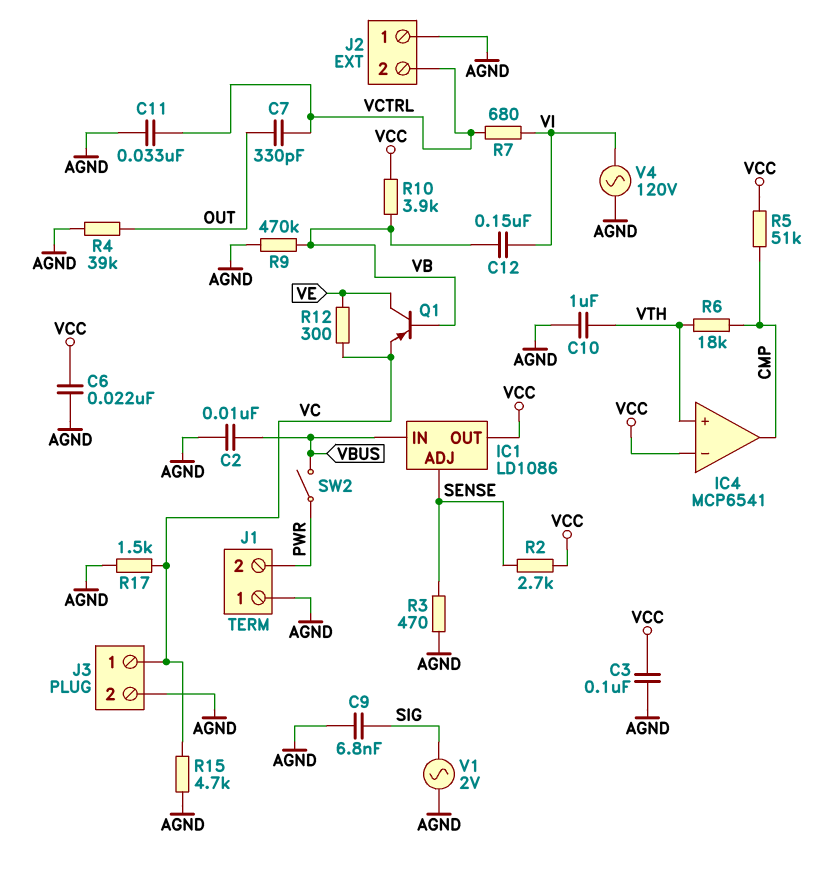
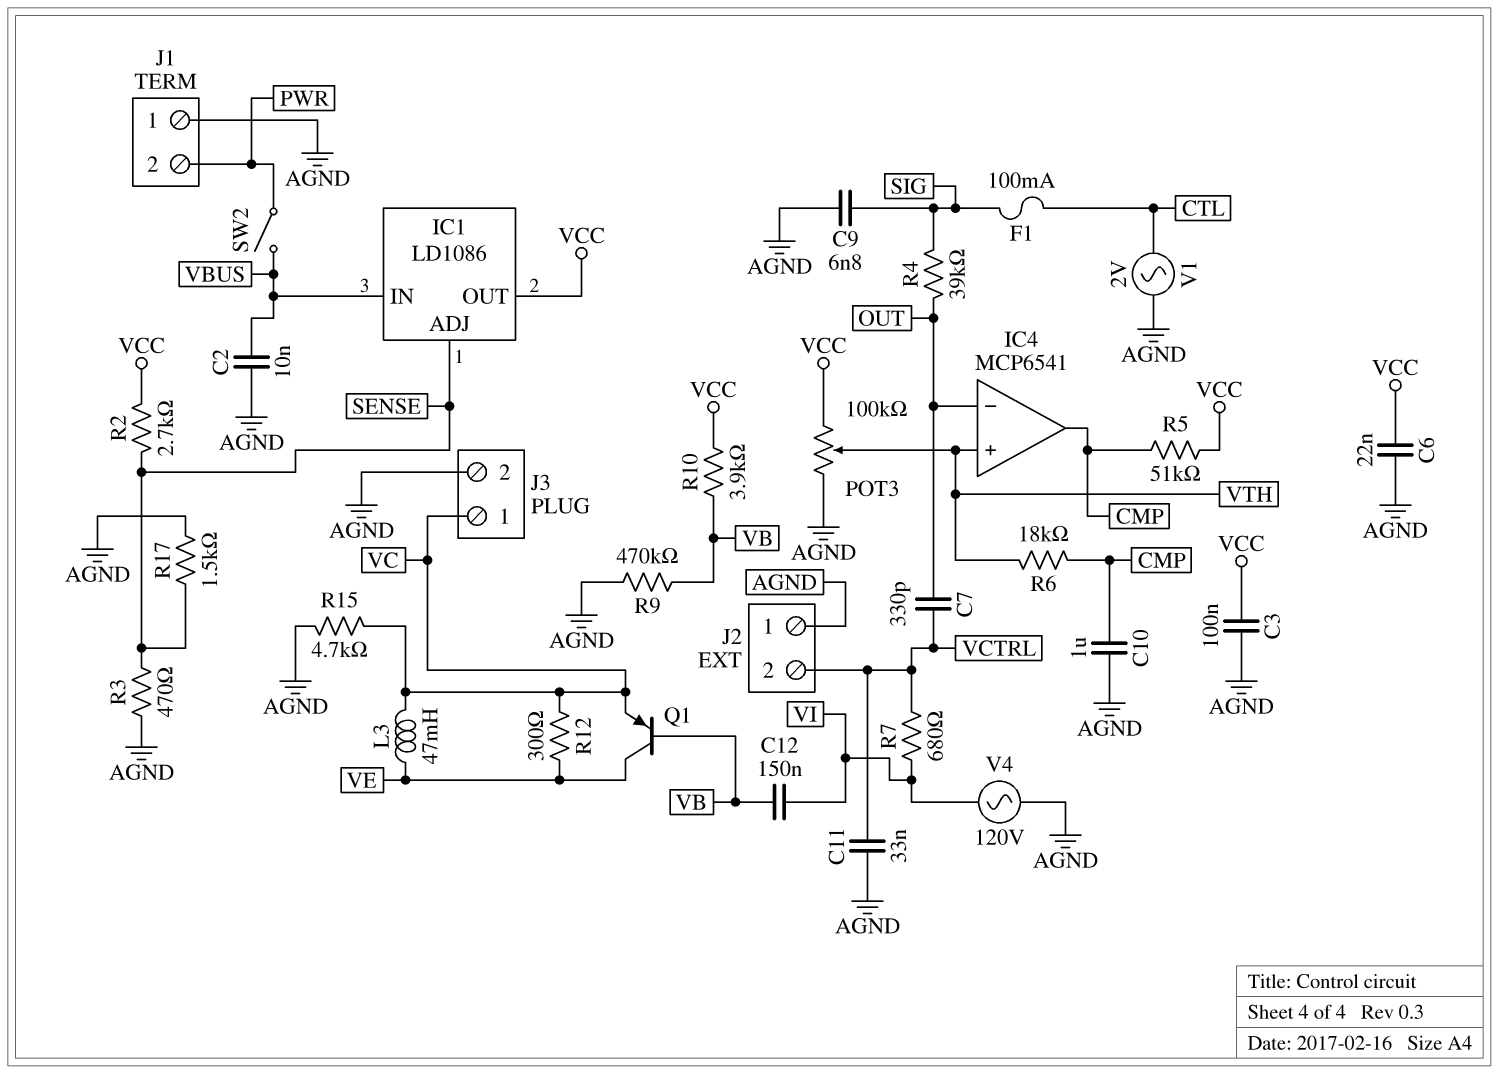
C10: 1uF (AGND, VTH) -> 1uF (AGND, CMP)
F1: none -> 100mA (CTL, SIG)
IC4 pin in-: VCC -> OUT
L3: none -> 47mH (VC, VE)
POT3: none -> 100k (AGND, VCC, wiper VTH)
R4: 39k (AGND, OUT) -> 39k (OUT, SIG)
R17: 1.5k (AGND, VC) -> 1.5k (AGND, SENSE)
V1: AC 2V (AGND, SIG) -> AC 2V (AGND, CTL)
--------
Write out all the material above exactly, with no image carried over.

C10: 1uF (AGND, VTH) -> 1uF (AGND, CMP)
F1: none -> 100mA (CTL, SIG)
IC4 pin in-: VCC -> OUT
L3: none -> 47mH (VC, VE)
POT3: none -> 100k (AGND, VCC, wiper VTH)
R4: 39k (AGND, OUT) -> 39k (OUT, SIG)
R17: 1.5k (AGND, VC) -> 1.5k (AGND, SENSE)
V1: AC 2V (AGND, SIG) -> AC 2V (AGND, CTL)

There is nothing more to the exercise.